**PROBLEM:** All of the data should be repeated exactly; pictures are not part of the copy.

[[ RECORD EXCERPTS, beginning ]]

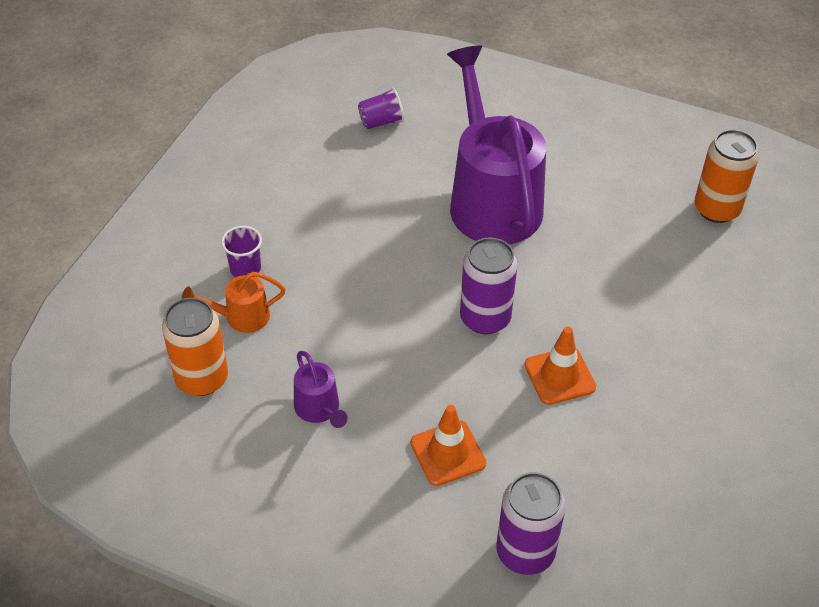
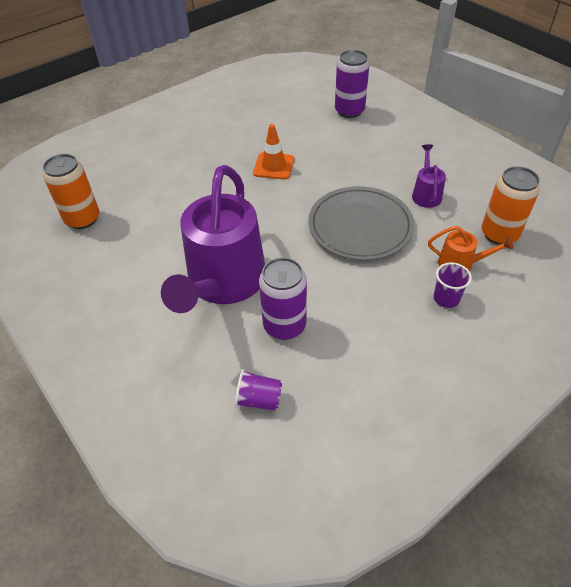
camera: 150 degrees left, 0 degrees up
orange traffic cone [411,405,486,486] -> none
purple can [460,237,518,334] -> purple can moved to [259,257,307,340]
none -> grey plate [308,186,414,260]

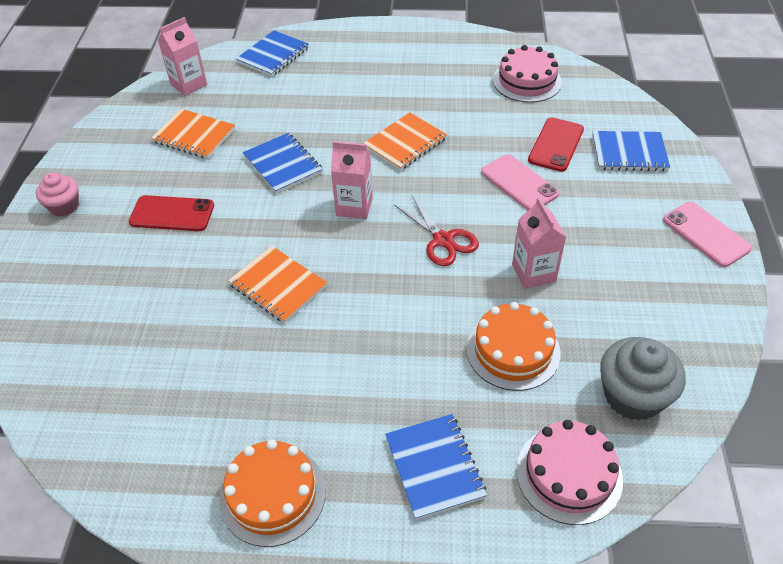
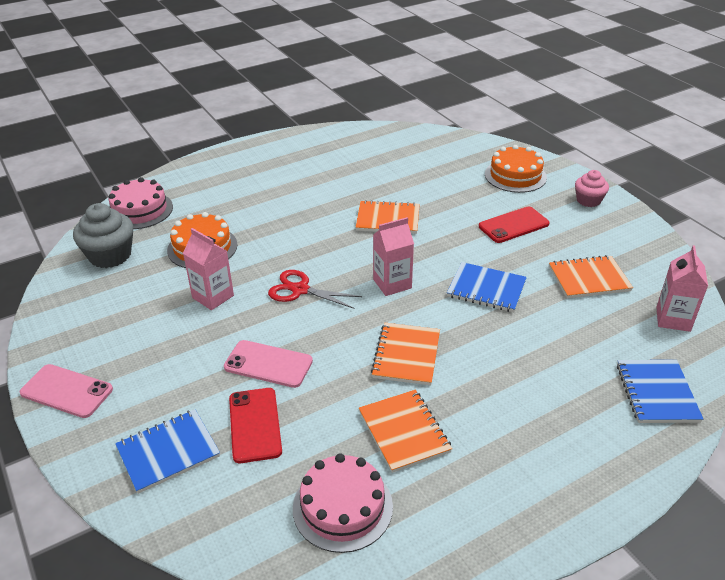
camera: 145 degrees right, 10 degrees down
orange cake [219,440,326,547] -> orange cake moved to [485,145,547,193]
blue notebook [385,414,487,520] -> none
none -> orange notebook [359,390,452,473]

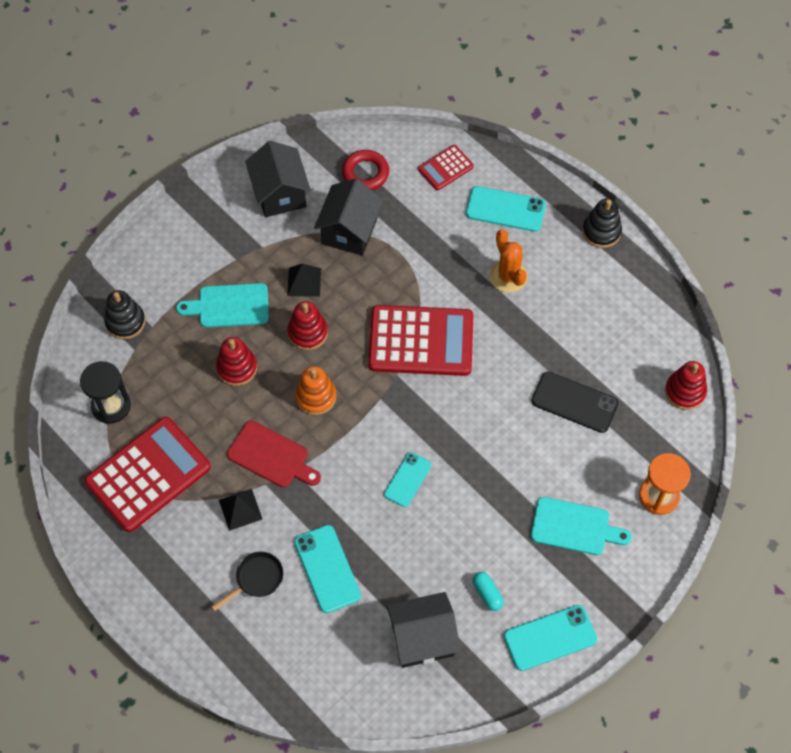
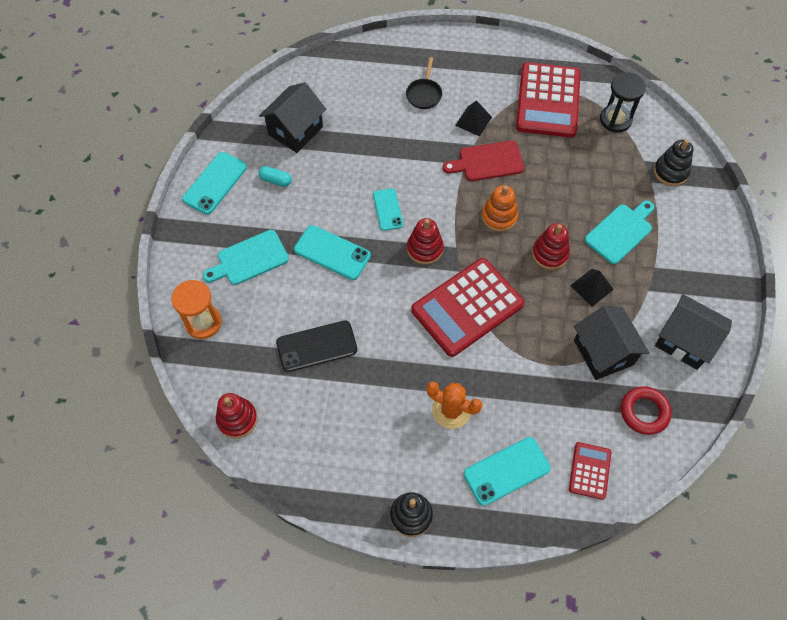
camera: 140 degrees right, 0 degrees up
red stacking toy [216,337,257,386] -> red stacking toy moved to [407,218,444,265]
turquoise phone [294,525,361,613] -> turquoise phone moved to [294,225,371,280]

[[ RECORD EXCERPTS, end ]]

**SOLUTION FOR THIS EXERCISE:**
camera: 150 degrees left, 0 degrees up
orange traffic cone [411,405,486,486] -> none
purple can [460,237,518,334] -> purple can moved to [259,257,307,340]
none -> grey plate [308,186,414,260]

camera: 145 degrees right, 10 degrees down
orange cake [219,440,326,547] -> orange cake moved to [485,145,547,193]
blue notebook [385,414,487,520] -> none
none -> orange notebook [359,390,452,473]

camera: 140 degrees right, 0 degrees up
red stacking toy [216,337,257,386] -> red stacking toy moved to [407,218,444,265]
turquoise phone [294,525,361,613] -> turquoise phone moved to [294,225,371,280]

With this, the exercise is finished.